--- What you have to do ---
Count the lines in the entries below that contain the string "compared", where capitalization must match, and give only that number.

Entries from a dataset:

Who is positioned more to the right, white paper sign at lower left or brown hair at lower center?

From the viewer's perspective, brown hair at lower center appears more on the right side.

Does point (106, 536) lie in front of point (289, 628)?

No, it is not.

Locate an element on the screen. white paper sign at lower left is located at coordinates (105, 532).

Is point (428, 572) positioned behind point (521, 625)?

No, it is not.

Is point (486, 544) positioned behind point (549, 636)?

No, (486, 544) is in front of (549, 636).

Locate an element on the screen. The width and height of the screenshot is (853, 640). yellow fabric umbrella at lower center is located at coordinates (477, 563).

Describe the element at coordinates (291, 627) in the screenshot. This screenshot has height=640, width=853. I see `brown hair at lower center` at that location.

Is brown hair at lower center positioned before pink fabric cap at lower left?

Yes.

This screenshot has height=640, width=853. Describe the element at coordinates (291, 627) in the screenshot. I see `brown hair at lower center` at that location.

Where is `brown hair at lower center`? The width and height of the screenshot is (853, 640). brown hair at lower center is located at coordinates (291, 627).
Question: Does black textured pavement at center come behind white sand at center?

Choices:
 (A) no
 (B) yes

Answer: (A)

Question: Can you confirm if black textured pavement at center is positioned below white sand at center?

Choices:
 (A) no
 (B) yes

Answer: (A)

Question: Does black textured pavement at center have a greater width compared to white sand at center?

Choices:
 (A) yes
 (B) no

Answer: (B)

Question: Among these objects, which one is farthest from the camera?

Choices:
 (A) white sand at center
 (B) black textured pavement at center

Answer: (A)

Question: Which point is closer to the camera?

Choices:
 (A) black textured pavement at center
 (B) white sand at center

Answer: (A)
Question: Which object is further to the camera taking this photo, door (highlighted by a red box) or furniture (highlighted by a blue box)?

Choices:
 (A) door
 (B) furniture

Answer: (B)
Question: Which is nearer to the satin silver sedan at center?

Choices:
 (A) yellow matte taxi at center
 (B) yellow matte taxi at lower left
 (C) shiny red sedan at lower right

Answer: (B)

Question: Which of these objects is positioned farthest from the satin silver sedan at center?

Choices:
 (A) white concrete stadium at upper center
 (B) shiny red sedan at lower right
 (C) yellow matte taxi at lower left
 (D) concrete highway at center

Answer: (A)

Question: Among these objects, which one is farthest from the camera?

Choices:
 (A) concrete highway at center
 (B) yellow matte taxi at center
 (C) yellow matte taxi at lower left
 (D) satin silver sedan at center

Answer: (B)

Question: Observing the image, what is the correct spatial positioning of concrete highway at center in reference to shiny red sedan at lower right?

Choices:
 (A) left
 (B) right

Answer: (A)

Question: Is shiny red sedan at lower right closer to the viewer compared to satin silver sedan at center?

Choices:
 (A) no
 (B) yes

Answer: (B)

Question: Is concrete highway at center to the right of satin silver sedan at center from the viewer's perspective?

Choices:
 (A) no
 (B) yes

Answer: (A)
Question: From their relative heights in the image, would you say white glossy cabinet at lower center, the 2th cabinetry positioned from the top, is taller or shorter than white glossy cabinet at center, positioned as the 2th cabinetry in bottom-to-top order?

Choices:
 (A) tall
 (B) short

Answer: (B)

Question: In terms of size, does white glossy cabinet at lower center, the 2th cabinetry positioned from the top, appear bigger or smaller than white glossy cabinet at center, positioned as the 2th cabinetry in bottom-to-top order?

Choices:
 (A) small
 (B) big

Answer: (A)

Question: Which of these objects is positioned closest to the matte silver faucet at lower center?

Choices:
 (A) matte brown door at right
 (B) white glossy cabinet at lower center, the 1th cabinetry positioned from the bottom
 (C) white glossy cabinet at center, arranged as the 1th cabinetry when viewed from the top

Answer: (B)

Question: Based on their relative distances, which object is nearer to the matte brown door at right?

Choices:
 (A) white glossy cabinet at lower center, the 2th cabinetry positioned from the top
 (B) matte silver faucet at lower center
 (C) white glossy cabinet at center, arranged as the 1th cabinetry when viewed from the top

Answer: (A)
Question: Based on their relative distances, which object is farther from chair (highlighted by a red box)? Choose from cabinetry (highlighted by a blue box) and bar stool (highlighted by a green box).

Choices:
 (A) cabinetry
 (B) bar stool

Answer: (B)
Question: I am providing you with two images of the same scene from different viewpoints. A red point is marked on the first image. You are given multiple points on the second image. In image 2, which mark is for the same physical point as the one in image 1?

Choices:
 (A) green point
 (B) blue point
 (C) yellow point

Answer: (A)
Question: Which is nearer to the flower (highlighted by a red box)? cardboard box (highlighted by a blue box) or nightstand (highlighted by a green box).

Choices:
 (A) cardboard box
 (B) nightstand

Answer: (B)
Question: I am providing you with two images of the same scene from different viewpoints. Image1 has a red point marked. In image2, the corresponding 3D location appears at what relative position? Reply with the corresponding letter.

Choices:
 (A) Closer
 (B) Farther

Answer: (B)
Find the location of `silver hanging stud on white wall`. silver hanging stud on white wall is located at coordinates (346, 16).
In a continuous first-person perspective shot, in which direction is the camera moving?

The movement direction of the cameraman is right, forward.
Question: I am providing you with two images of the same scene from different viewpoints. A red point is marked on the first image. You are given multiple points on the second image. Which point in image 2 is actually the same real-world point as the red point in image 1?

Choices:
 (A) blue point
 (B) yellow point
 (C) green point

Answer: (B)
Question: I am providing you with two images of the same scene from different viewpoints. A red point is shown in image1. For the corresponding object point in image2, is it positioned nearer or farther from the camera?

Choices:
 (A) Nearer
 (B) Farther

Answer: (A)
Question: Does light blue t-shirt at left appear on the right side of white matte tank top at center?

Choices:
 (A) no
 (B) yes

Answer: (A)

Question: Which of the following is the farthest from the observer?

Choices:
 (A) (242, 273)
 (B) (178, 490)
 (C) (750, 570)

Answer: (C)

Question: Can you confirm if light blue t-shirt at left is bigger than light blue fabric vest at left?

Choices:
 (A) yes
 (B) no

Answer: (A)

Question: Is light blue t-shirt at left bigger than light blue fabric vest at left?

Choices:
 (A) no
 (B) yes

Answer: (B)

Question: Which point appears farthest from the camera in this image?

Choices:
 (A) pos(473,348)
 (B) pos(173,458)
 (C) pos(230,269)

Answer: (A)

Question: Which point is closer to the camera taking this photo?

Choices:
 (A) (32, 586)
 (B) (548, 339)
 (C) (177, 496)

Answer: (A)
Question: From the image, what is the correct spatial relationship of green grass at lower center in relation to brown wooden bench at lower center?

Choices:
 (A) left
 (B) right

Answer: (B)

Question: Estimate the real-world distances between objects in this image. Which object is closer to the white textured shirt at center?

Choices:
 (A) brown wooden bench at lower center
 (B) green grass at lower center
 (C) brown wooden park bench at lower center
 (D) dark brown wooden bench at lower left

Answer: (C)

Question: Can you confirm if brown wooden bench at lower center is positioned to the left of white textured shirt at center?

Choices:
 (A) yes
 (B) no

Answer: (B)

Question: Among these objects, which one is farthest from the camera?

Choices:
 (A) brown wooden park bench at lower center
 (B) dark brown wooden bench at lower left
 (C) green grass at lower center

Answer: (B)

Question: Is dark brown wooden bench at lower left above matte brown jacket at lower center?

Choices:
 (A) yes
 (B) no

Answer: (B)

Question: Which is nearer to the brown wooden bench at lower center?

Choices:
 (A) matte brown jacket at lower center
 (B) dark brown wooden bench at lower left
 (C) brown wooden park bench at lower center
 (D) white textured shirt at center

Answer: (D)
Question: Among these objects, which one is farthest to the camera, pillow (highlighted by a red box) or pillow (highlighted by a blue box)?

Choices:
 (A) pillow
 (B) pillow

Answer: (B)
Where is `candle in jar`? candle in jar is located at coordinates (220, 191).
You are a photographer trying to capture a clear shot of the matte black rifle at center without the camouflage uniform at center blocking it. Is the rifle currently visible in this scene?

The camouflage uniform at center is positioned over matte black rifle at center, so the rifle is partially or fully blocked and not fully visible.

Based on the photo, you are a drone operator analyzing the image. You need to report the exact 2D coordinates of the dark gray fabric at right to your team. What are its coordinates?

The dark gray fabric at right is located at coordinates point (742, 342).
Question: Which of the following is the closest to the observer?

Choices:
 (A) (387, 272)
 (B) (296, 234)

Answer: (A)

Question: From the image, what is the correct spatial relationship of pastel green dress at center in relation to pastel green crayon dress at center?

--- Finished exercise ---
2